__Task statement__: Please reproduce the lines of the records below from the one holding "[(62,148),(28,148),(28,179),(62,179),(62,148)]" through the one holding "[(382,179),(382,154),(359,154),(359,179),(382,179)]", inclusive, skipping all pictures.

*** Opening of Entries provided ***

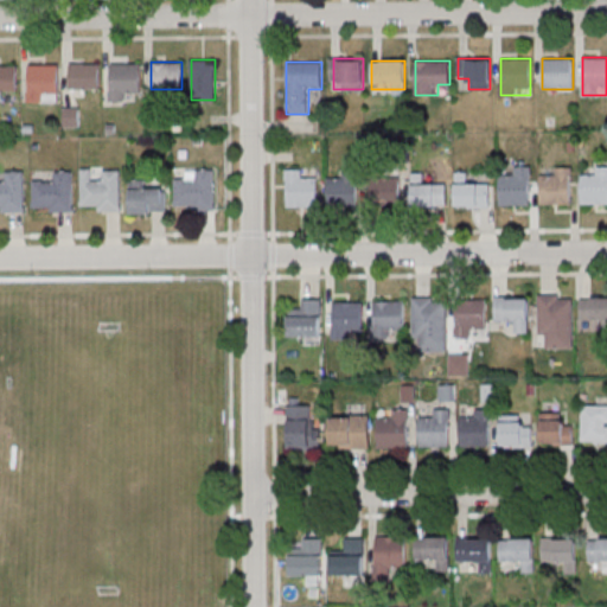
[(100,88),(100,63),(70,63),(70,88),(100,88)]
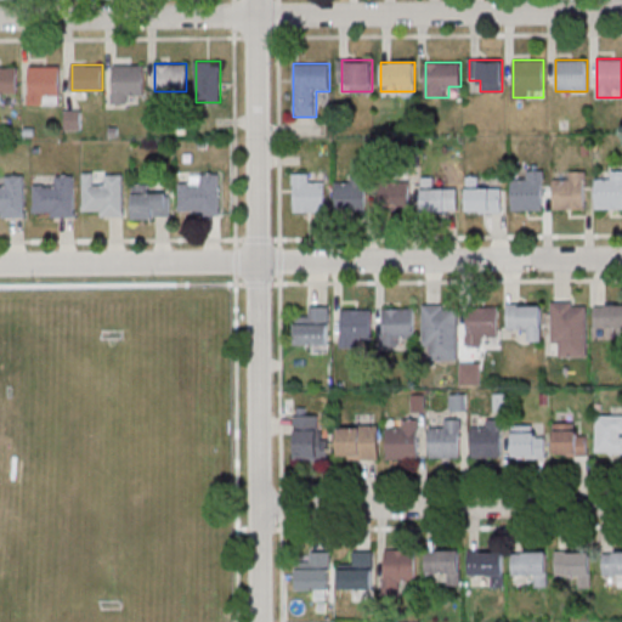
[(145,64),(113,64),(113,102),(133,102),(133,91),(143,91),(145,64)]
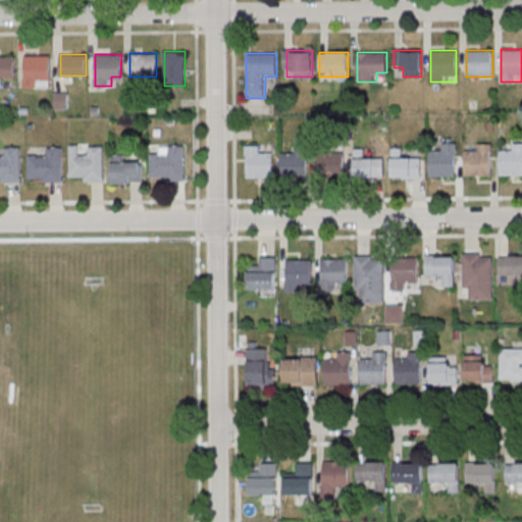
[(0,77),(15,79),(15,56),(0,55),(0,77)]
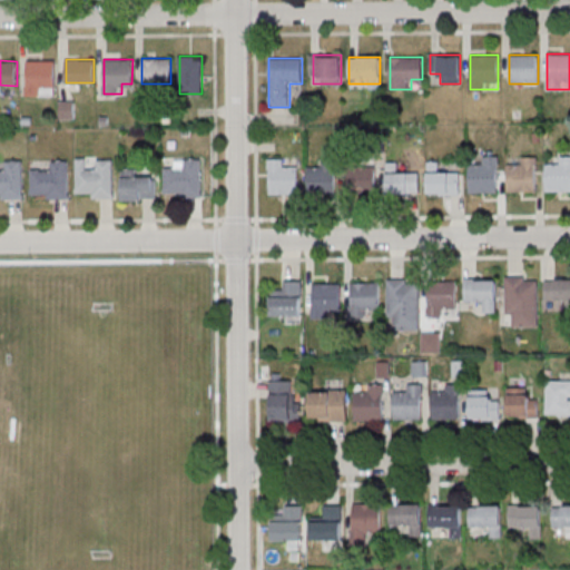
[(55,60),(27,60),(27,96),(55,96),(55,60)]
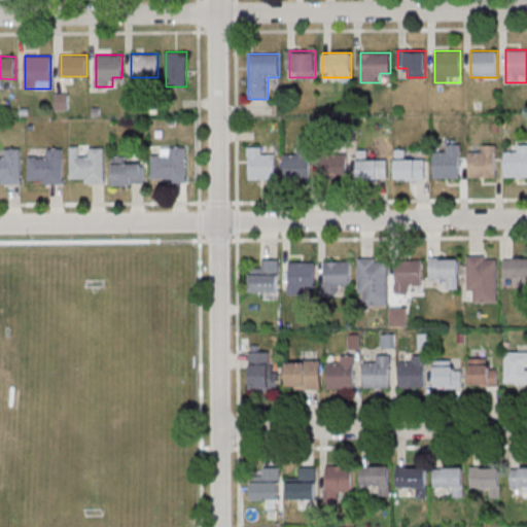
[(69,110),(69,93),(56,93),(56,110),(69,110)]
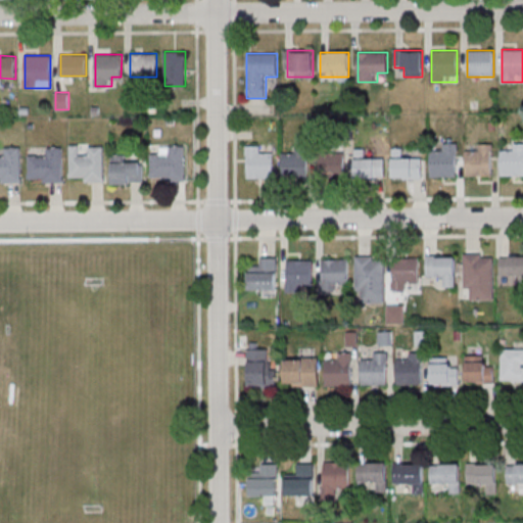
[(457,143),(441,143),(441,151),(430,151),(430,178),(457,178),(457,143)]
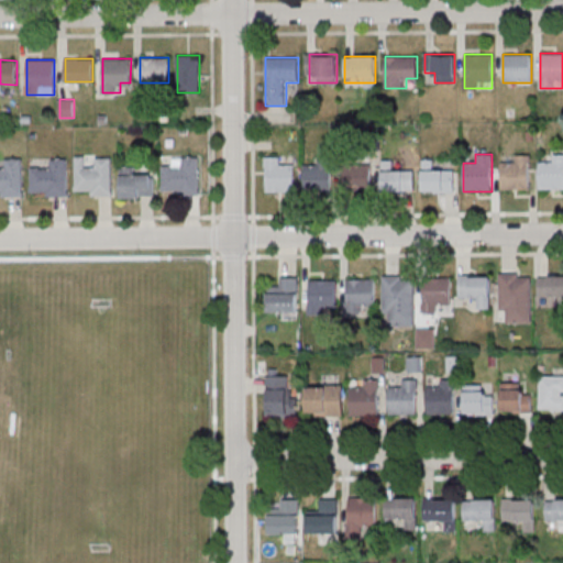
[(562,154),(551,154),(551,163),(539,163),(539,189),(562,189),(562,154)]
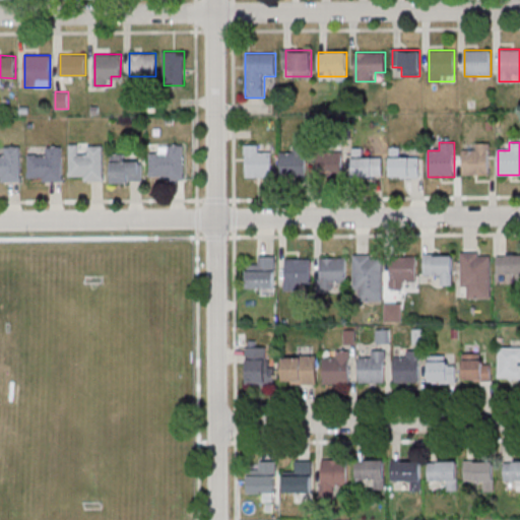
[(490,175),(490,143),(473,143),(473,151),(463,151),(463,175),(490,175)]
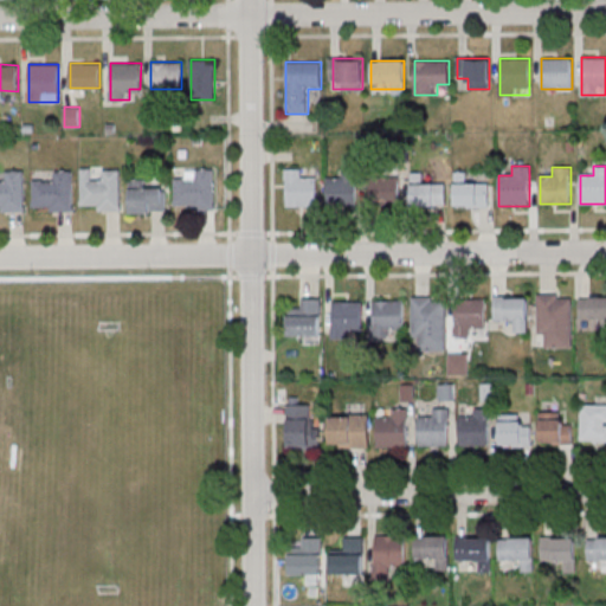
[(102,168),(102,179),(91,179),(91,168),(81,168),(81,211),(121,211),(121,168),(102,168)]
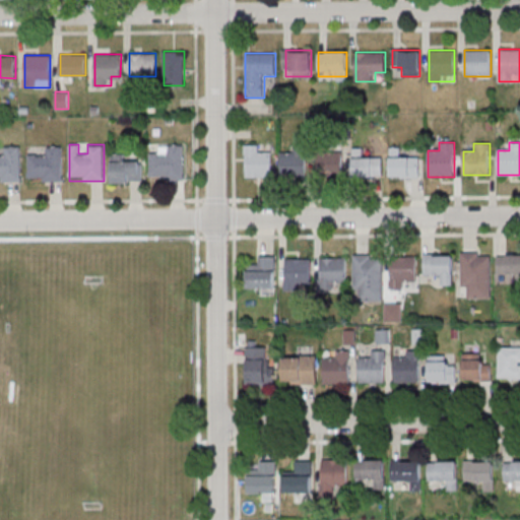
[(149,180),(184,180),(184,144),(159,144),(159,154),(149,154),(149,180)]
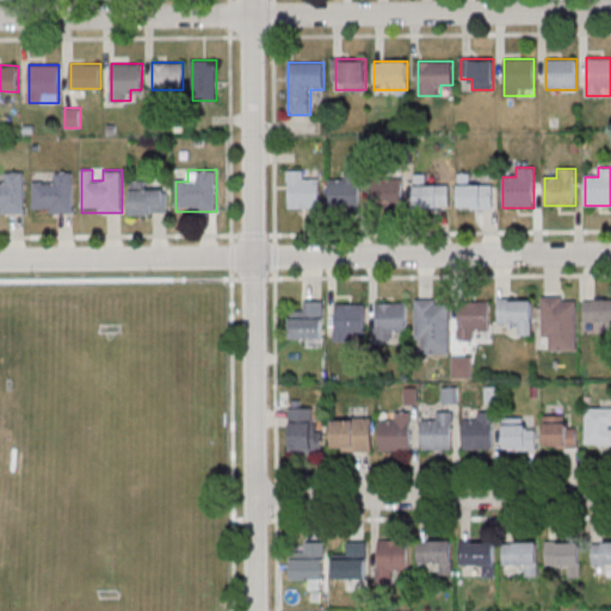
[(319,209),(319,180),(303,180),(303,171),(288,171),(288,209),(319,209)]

*** Close of Entries provided ***
*** Opening of Entries provided ***

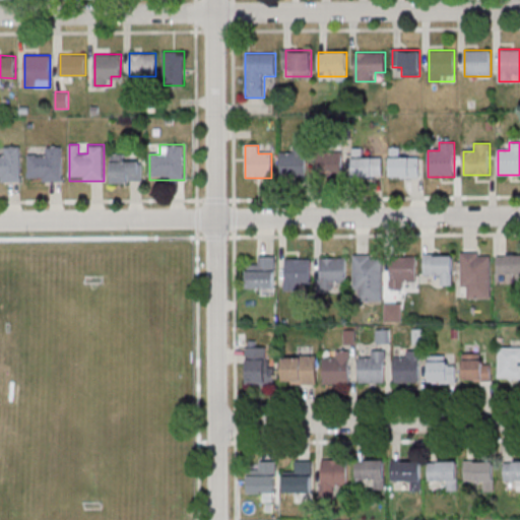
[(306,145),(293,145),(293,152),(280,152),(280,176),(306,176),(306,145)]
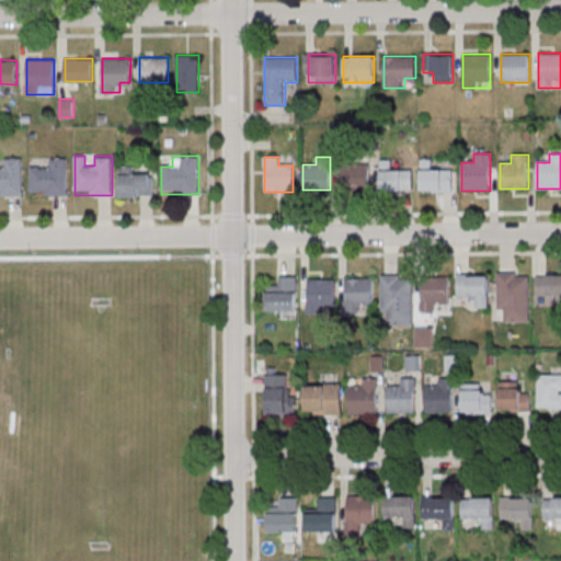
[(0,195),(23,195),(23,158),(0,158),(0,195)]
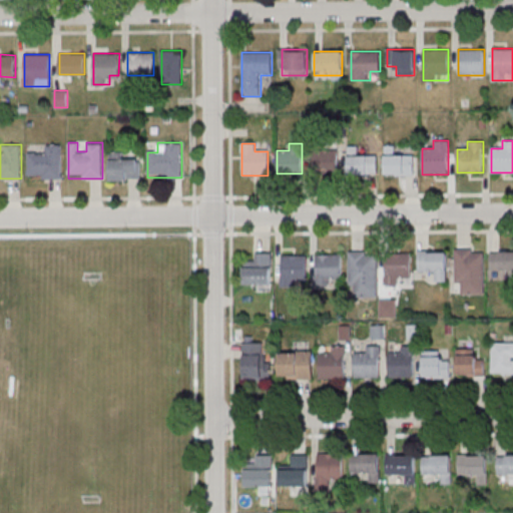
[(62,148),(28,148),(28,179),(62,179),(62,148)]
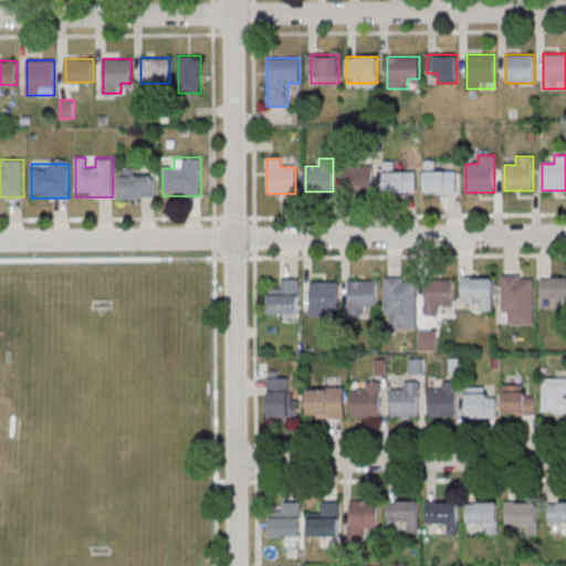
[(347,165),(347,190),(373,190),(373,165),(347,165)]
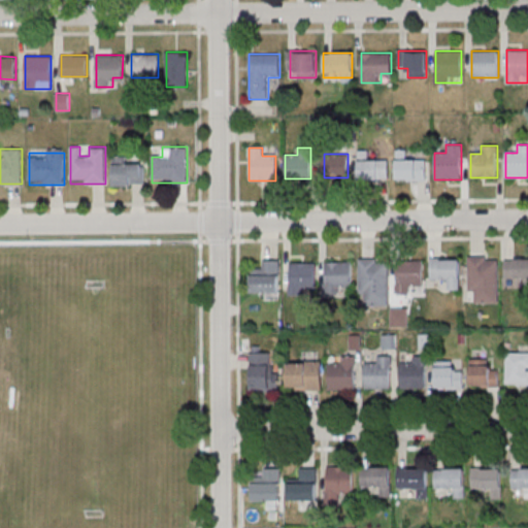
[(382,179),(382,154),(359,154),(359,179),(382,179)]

*** Close of Entries provided ***

__Result__:
[(62,148),(28,148),(28,179),(62,179),(62,148)]
[(347,165),(347,190),(373,190),(373,165),(347,165)]
[(382,179),(382,154),(359,154),(359,179),(382,179)]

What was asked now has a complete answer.